=== DATA FOR ANALYSIS ===
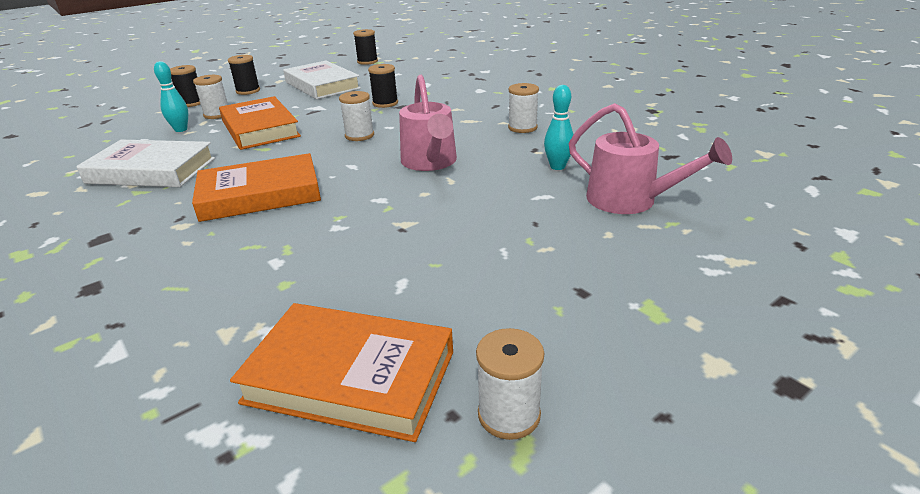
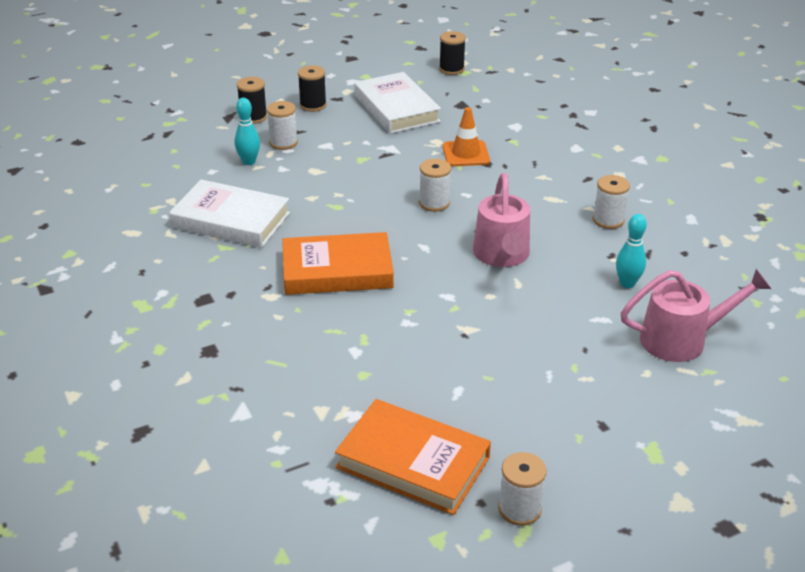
camera: 10 degrees right, 5 degrees up
(260, 129) = (331, 174): orange book -> none
(385, 103) = (466, 154): black spool -> orange traffic cone
(631, 201) = (682, 339): pink watering can -> pink watering can turned 60 degrees counterclockwise

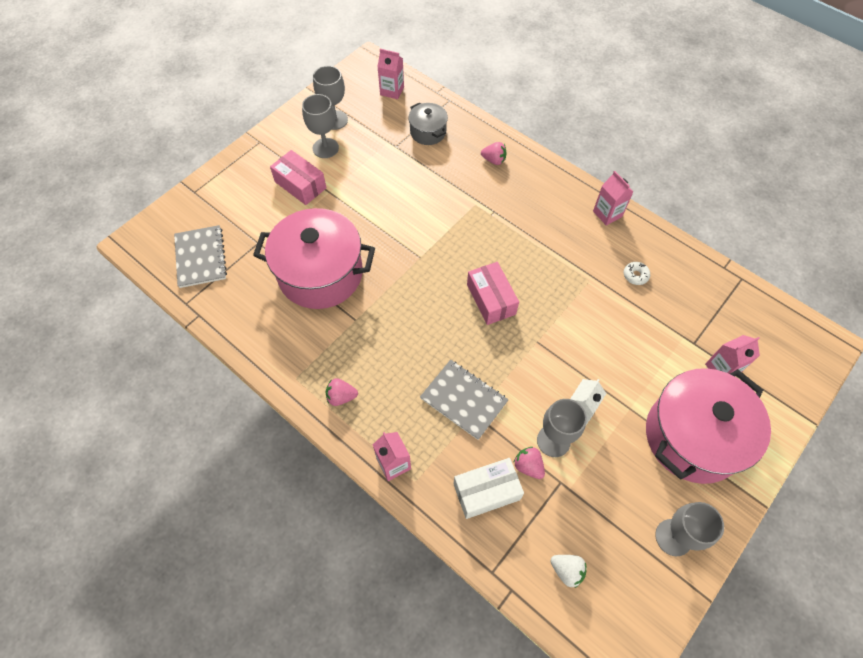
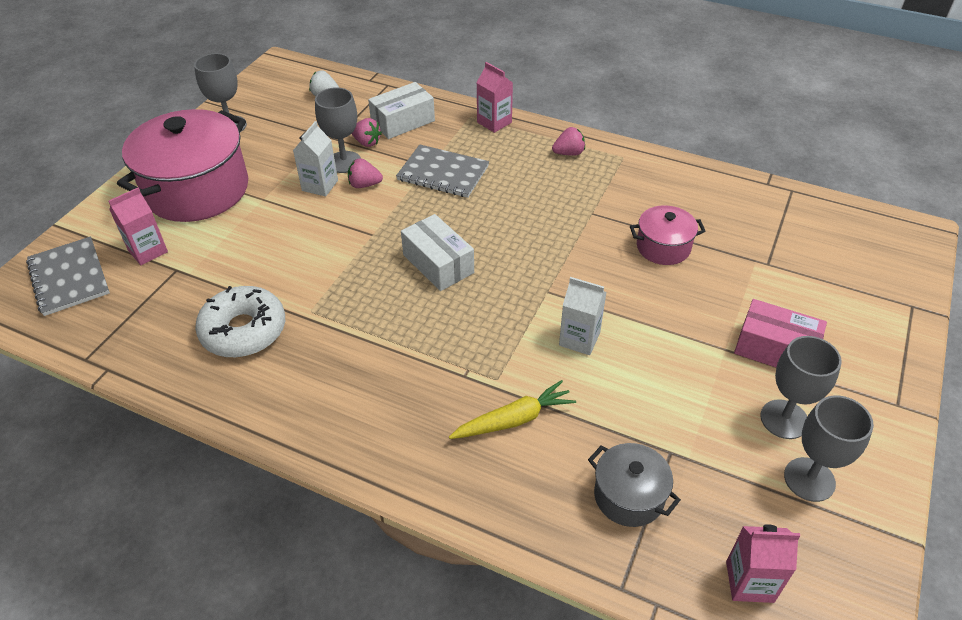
camera: 165 degrees right, 15 degrees down
(200, 257) = (821, 234): grey notebook -> grey notebook (69, 277)
(320, 274) = (663, 247): pink pot -> pink pot, size x0.49
(414, 218) = (579, 339): none -> white carton
(472, 180) = (514, 419): none -> yellow carrot
(491, 299) = (438, 264): pink box -> white box
(494, 160) = (489, 466): pink strawberry -> pink strawberry (364, 185)
(607, 214) = (282, 412): pink carton -> none
(635, 275) = (244, 330): white donut -> white donut, size x2.31

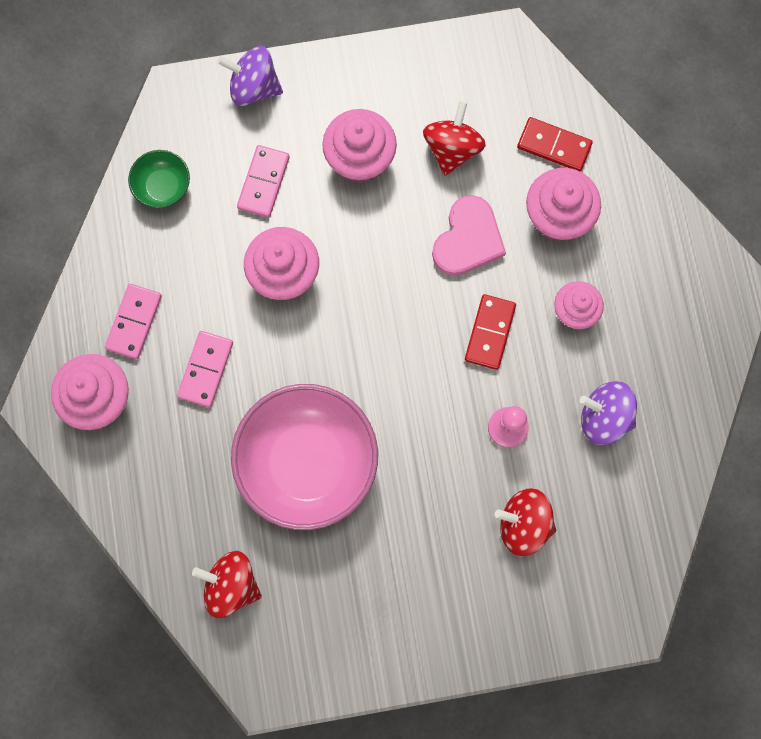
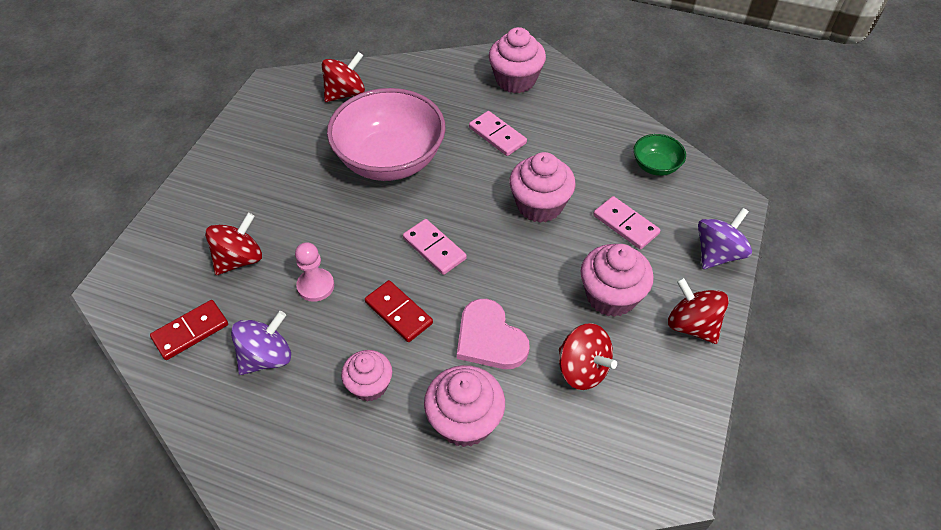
camera: 120 degrees right, 25 degrees down
(134, 322) = (558, 114): pink domino -> pink domino (434, 248)
(352, 80) = (692, 325): none -> red spinning top
(554, 146) = (537, 459): red domino -> red domino (190, 331)

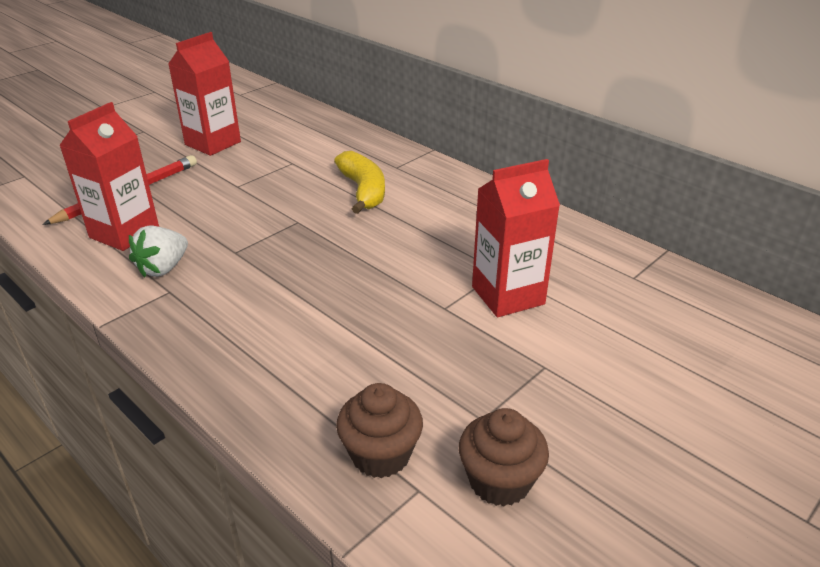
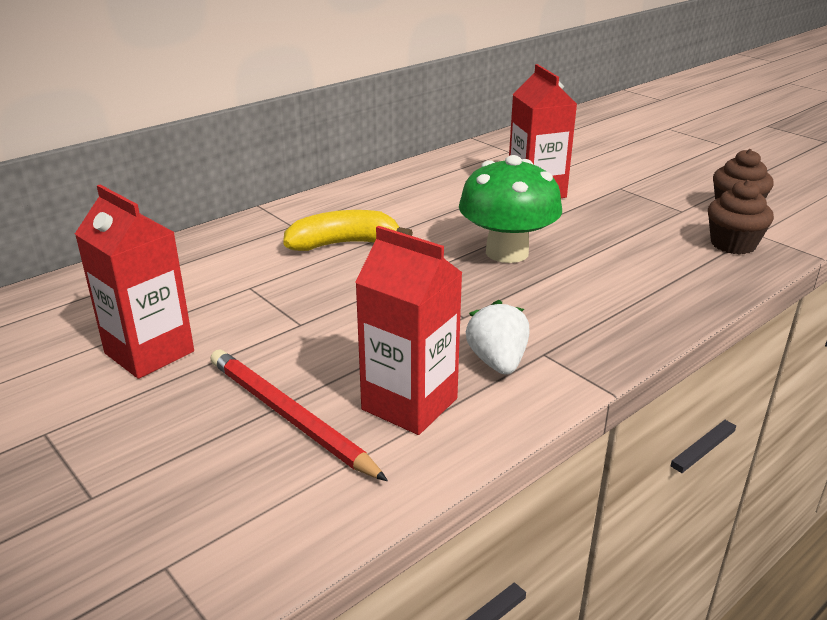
camera: 85 degrees left, 5 degrees down
(163, 268) = (497, 362): white strawberry -> white strawberry turned 135 degrees counterclockwise
(350, 274) = (507, 252): none -> green mushroom

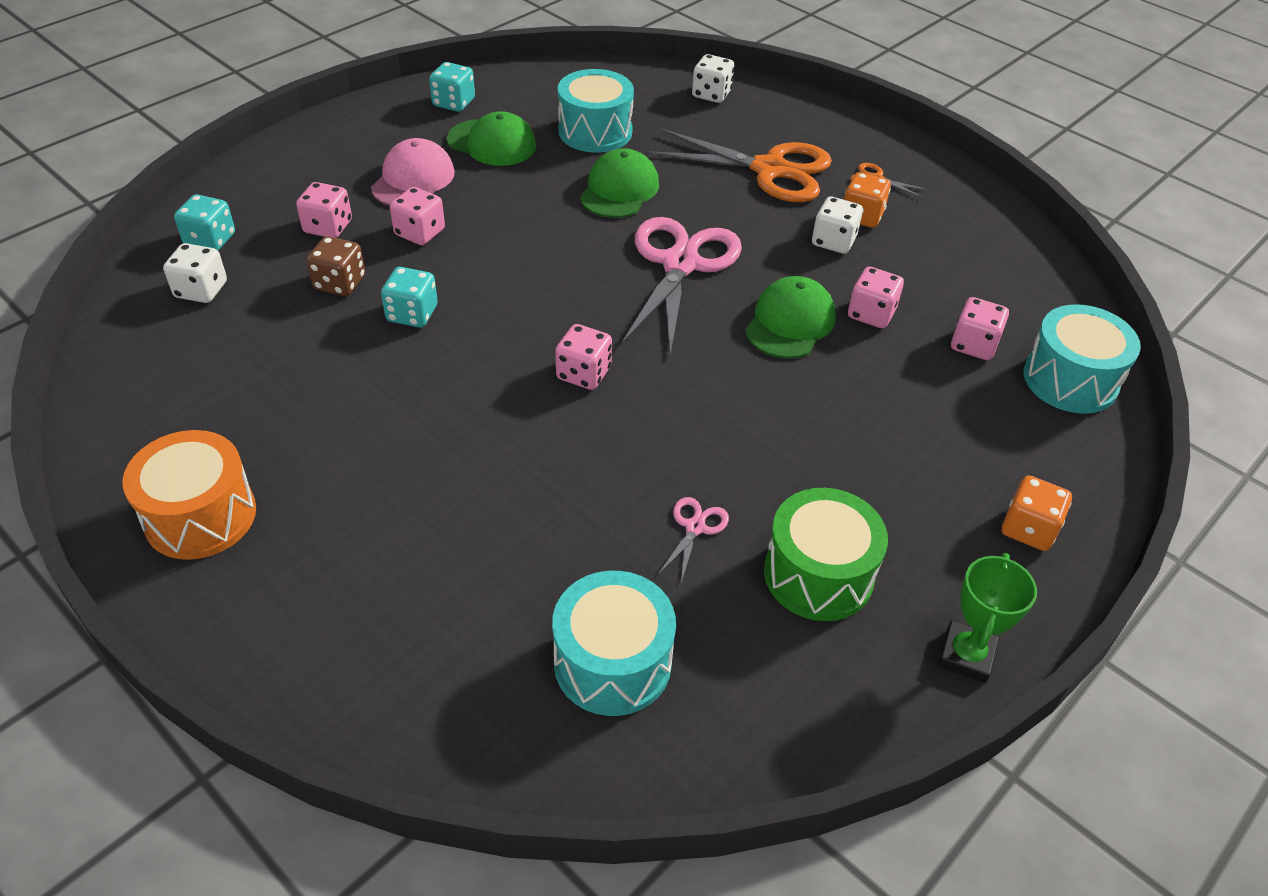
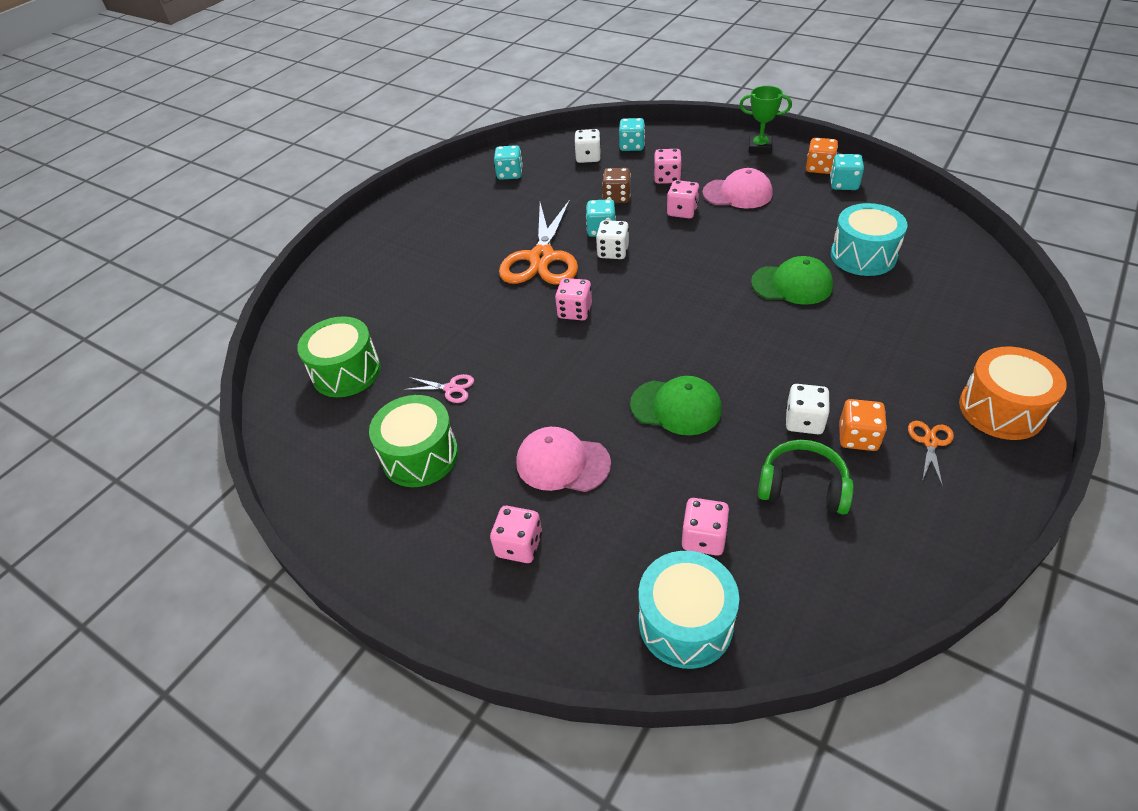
camera: 85 degrees right, 0 degrees up
(170, 388) = (510, 174): none -> turquoise dice
(200, 516) = (427, 210): orange drum -> orange drum (1001, 409)
(492, 143) = (806, 213): green cap -> none
(612, 662) = (346, 372): turquoise drum -> green drum
(680, 264) = (716, 334): pink scissors -> none
(711, 94) = (983, 308): white dice -> white dice (613, 252)
(769, 169) = (887, 364): orange scissors -> orange scissors (542, 258)
(856, 432) = (562, 463): none -> pink cap
(871, 314) = (712, 458): pink dice -> pink dice (519, 545)
(917, 266) = (802, 487): none -> green headphones
(965, 656) = (358, 546): green trophy -> green trophy (760, 147)
(1028, 529) = (484, 586): orange dice -> orange dice (819, 168)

=== INSTRUCTIONS FOR THE TASK ===
Look through the records and gather every line containing "turned".

=== SOLUTION FOR THIS EXERCISE ===
(631, 201) = (682, 339): pink watering can -> pink watering can turned 60 degrees counterclockwise
(163, 268) = (497, 362): white strawberry -> white strawberry turned 135 degrees counterclockwise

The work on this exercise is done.